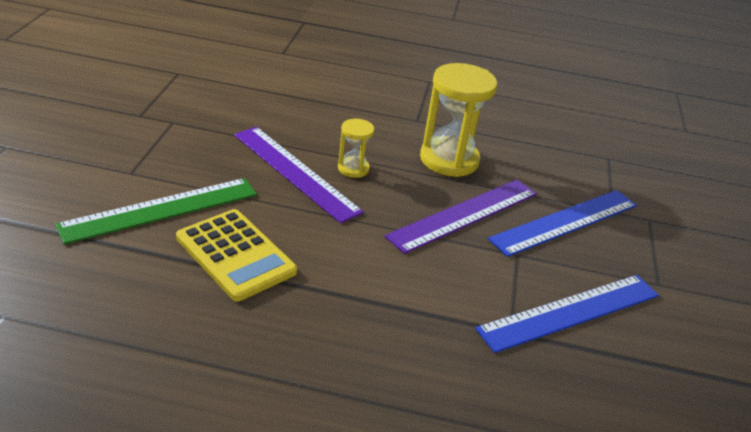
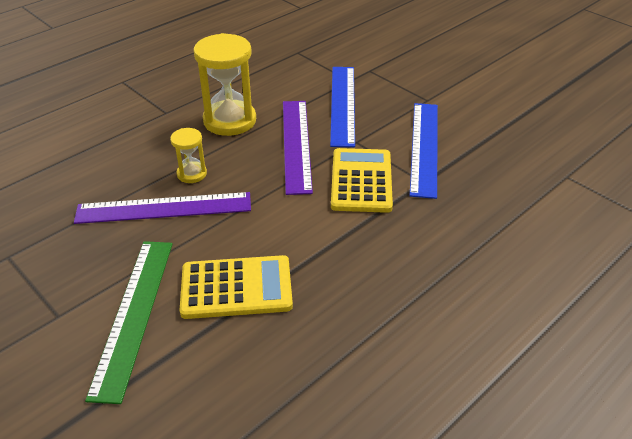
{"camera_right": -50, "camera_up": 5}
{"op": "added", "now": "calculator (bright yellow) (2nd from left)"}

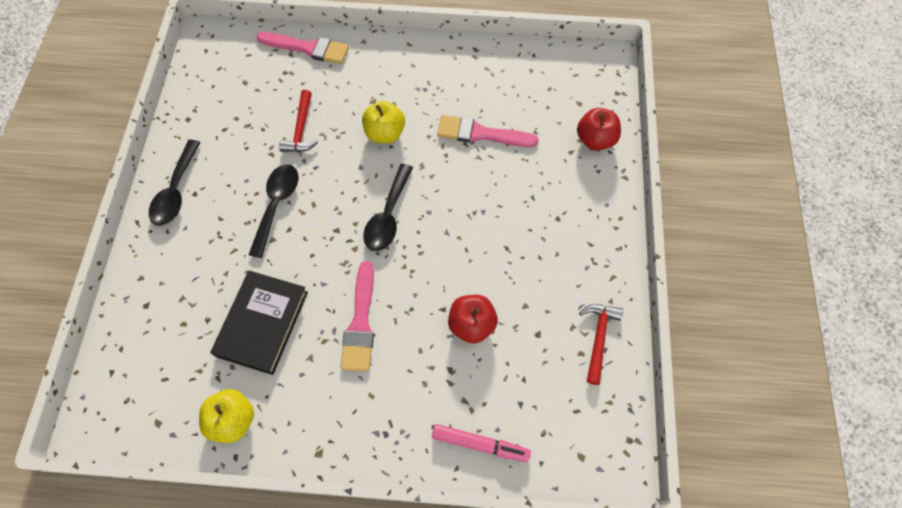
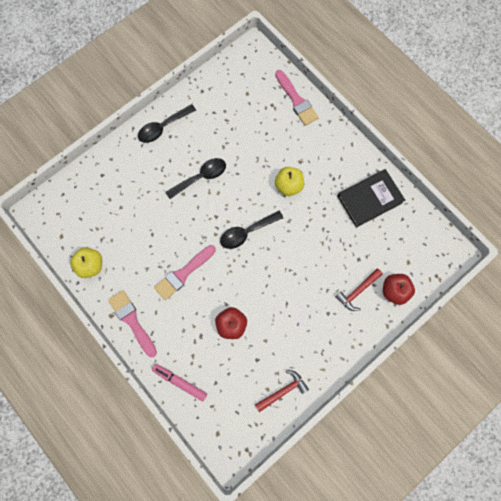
{"camera_right": 45, "camera_up": 10}
{"op": "moved", "was": "hardcover (jet-black)"}
{"op": "moved", "was": "claw hammer (crimson) (1st from left in the first image)", "now": "claw hammer (crimson) (2nd from left)"}
{"op": "turned", "was": "felt pen (rosy)", "clockwise": 150}
{"op": "moved", "was": "paint brush (rosy) (3rd from left in the first image)", "now": "paint brush (rosy) (1st from left)"}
—————
* [DIRECTIONS FOR THIS TASK]: Start at the line with "hammer (crimson) (1st" and stop at the end of the records. Write those lines out exactly and add nothing.

* [TASK SOLUTION]:
{"op": "moved", "was": "claw hammer (crimson) (1st from left in the first image)", "now": "claw hammer (crimson) (2nd from left)"}
{"op": "turned", "was": "felt pen (rosy)", "clockwise": 150}
{"op": "moved", "was": "paint brush (rosy) (3rd from left in the first image)", "now": "paint brush (rosy) (1st from left)"}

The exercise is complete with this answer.